→ Data excerpts:
******************************
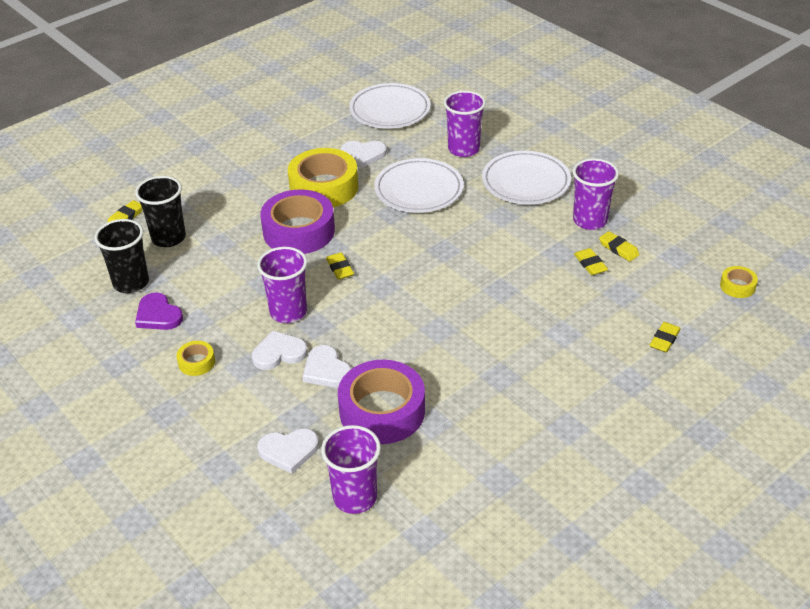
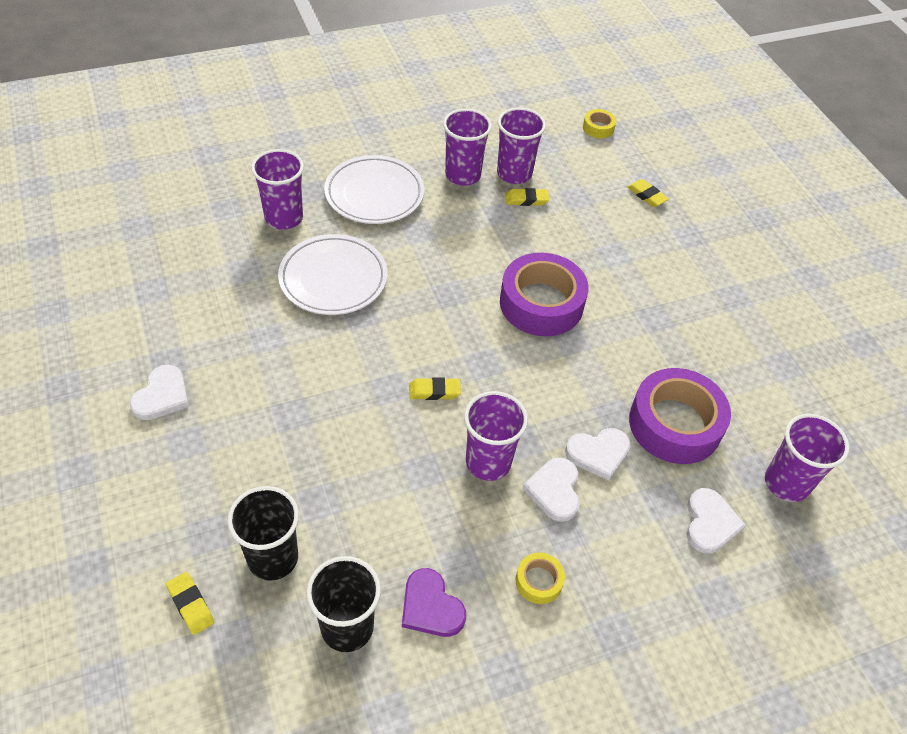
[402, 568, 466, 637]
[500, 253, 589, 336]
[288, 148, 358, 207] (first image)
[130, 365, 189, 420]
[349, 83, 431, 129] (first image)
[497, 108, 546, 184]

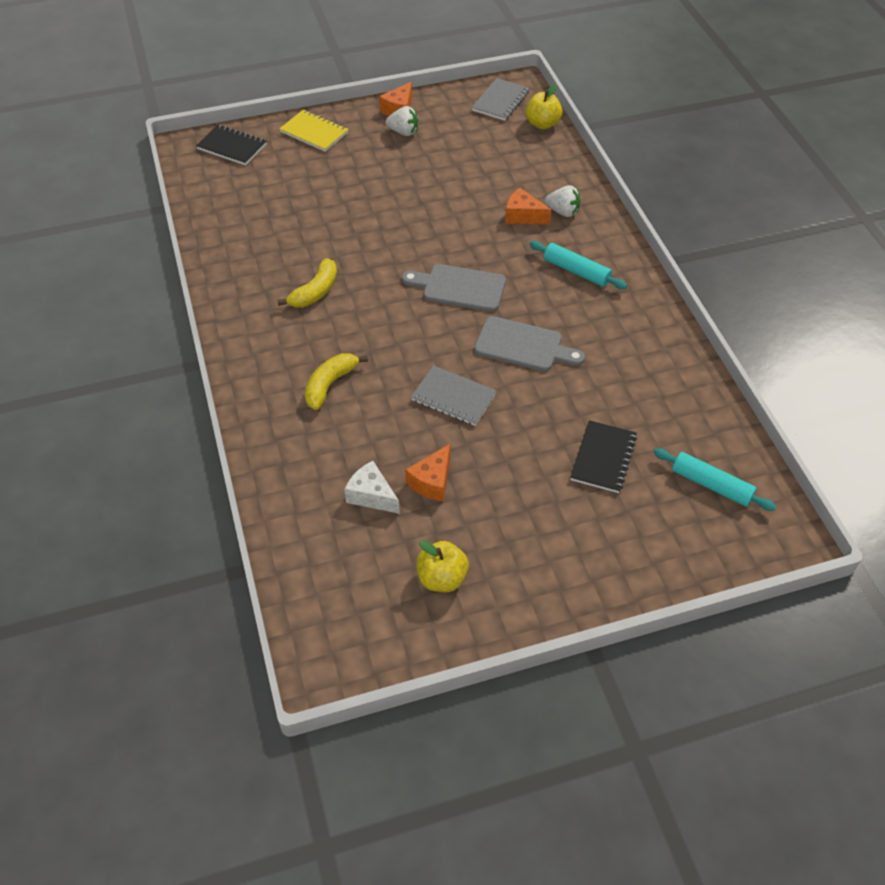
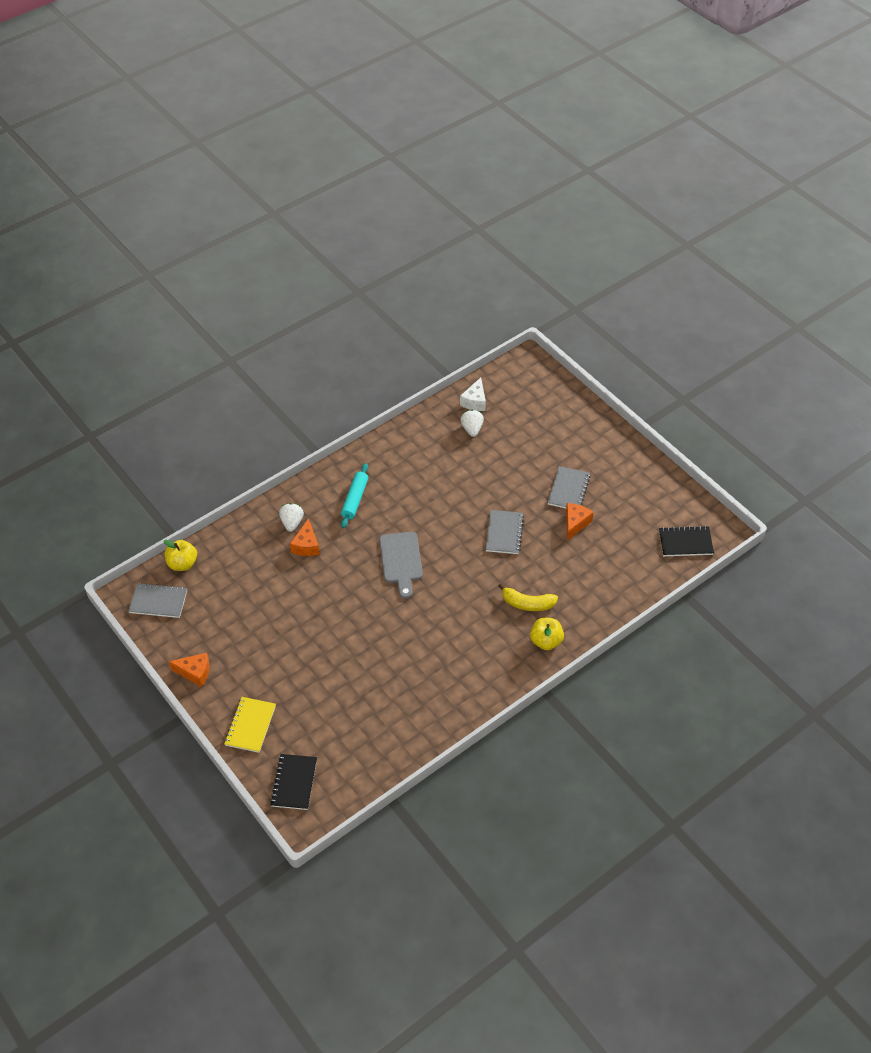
[277, 258, 337, 307] (first image)
[460, 377, 486, 411]
[460, 410, 484, 437]
[566, 503, 594, 540]
[530, 618, 564, 650]
[474, 316, 585, 371] (first image)
[659, 526, 714, 556]
[654, 448, 777, 511] (first image)
[548, 466, 590, 508]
******************************
What you give back should be exactly the lines of the data above from the line with "[288, 148, 358, 207] (first image)" through the line with "[349, 83, 431, 129] (first image)", both of those included, and nothing more.

→ Solution to the problem:
[288, 148, 358, 207] (first image)
[130, 365, 189, 420]
[349, 83, 431, 129] (first image)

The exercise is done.